# [Required action]
Of the lines in the material below, print only those from the one containing "R6: 3.9k (3V3, GND) -> 3.9k (3V3, CMP)" to the one containing "L2: 47mH (CMP, STG) -> 330uH (CMP, STG)", ends included, exactly as written and without pictures.

# [Provided data]
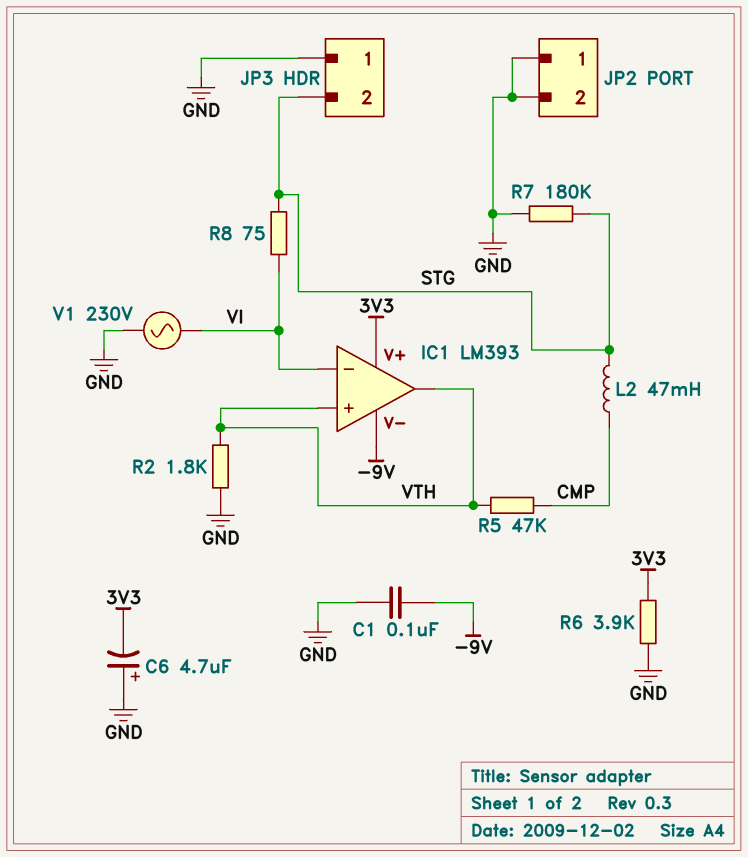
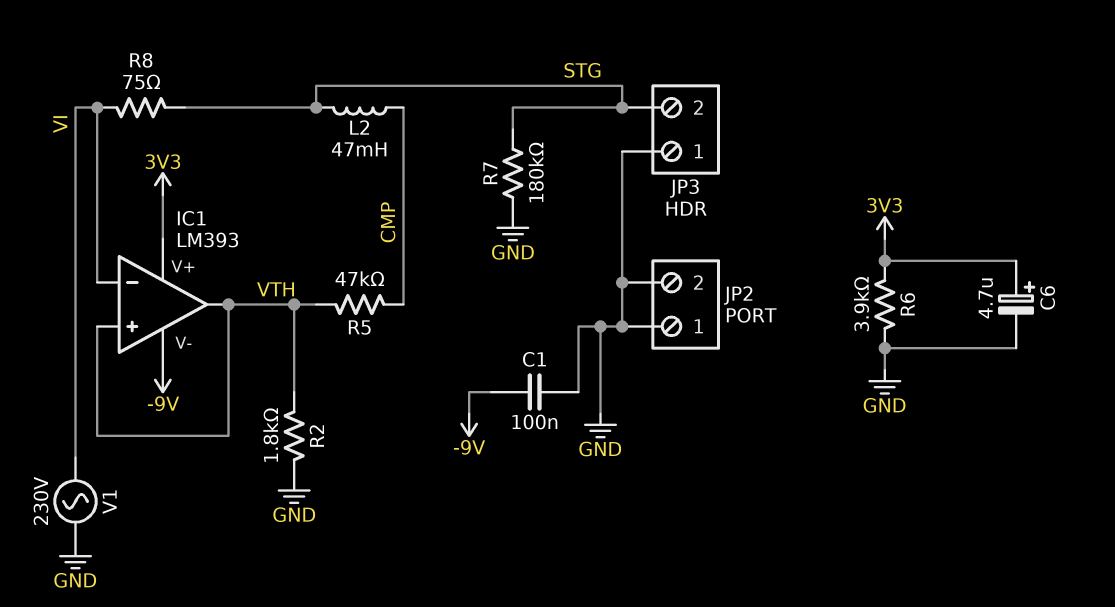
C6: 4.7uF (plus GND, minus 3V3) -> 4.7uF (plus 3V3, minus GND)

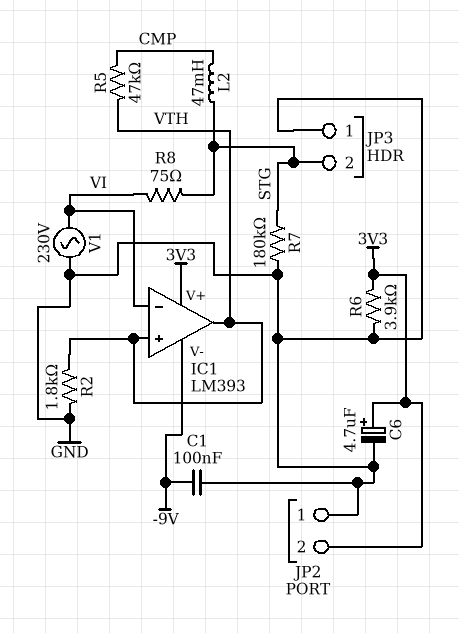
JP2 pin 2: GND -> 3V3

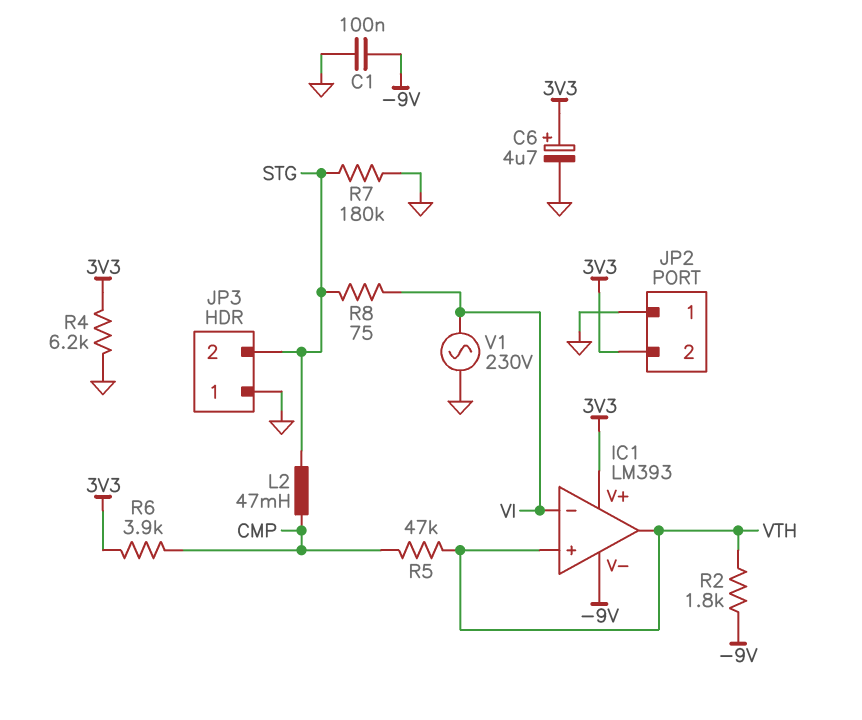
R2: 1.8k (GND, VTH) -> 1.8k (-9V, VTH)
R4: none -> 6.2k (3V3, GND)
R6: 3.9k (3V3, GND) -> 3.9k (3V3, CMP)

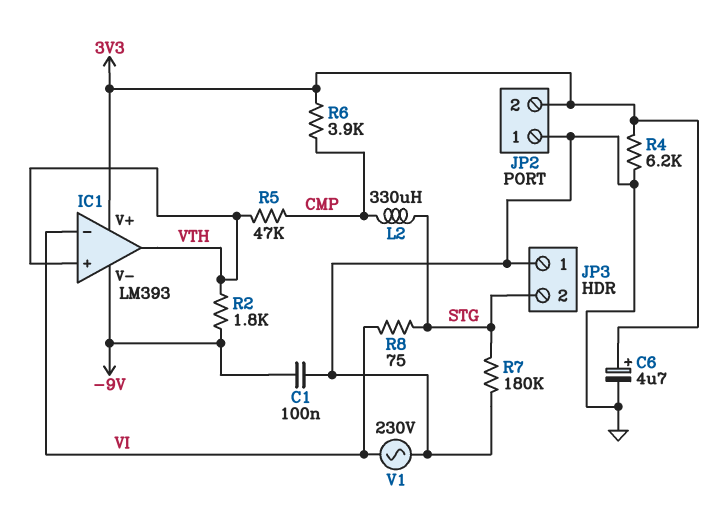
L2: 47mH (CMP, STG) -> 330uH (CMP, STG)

* * *

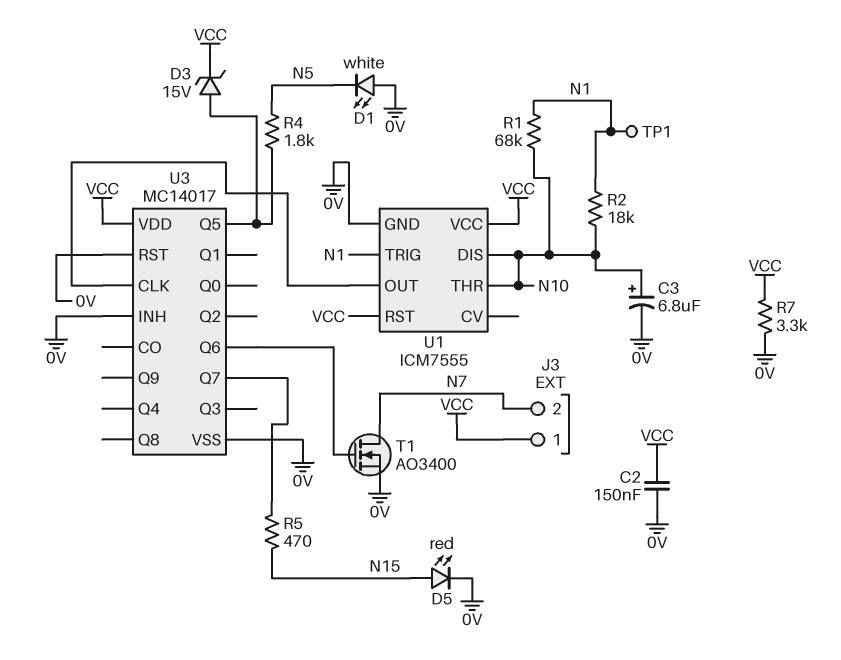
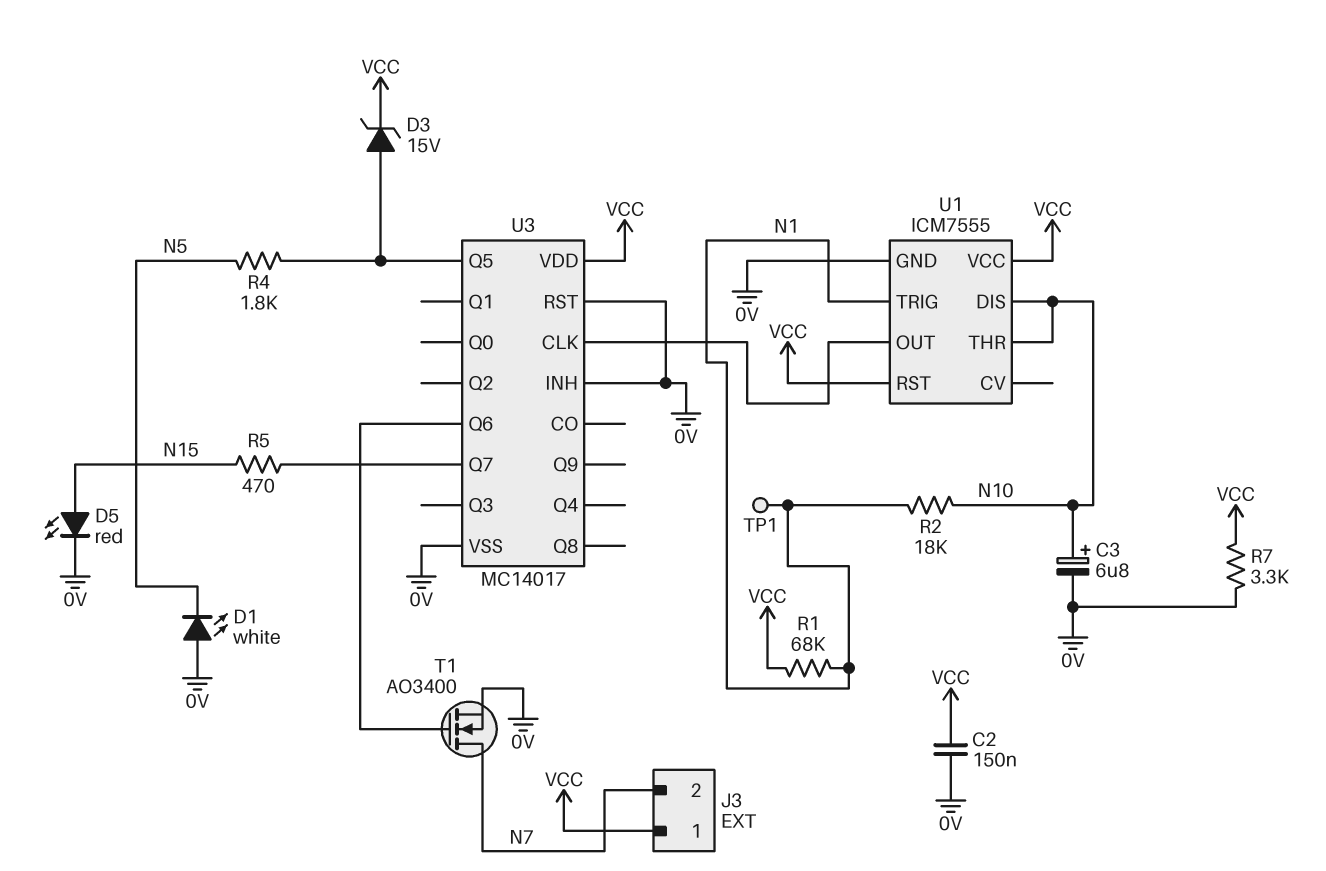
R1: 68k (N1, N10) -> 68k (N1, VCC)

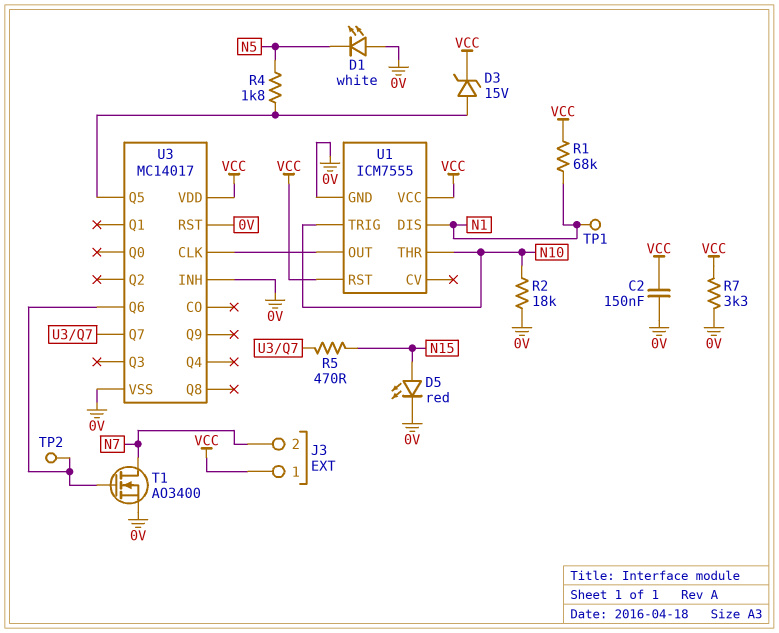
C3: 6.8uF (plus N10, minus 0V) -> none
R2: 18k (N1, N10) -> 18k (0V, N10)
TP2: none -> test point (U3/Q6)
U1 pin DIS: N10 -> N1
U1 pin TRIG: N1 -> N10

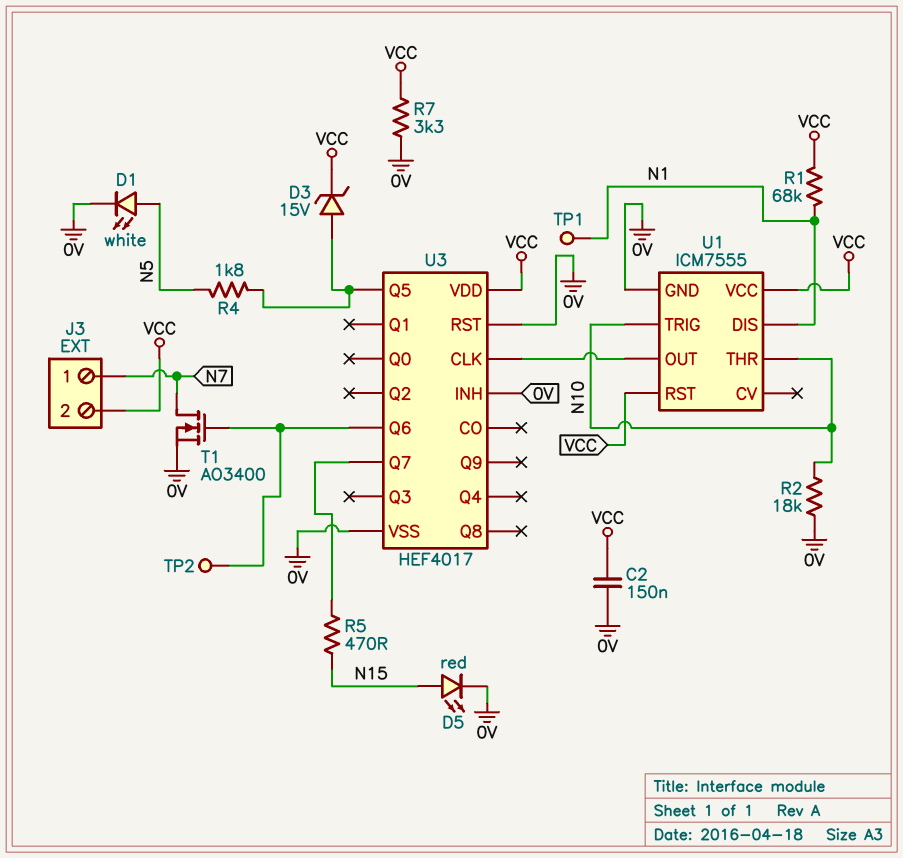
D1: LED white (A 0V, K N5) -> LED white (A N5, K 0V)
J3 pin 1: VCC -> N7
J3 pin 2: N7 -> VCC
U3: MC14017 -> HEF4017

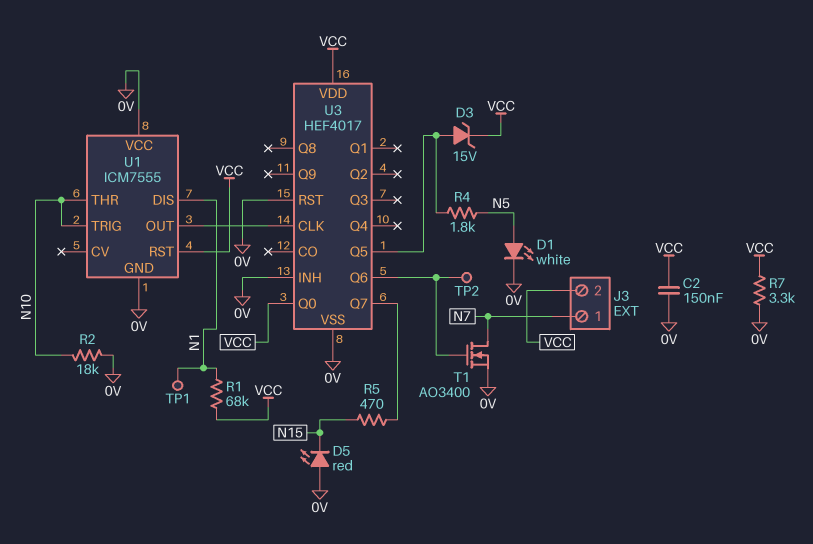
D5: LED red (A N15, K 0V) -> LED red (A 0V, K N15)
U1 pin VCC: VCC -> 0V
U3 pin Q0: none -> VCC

# [Task solution]
R6: 3.9k (3V3, GND) -> 3.9k (3V3, CMP)

L2: 47mH (CMP, STG) -> 330uH (CMP, STG)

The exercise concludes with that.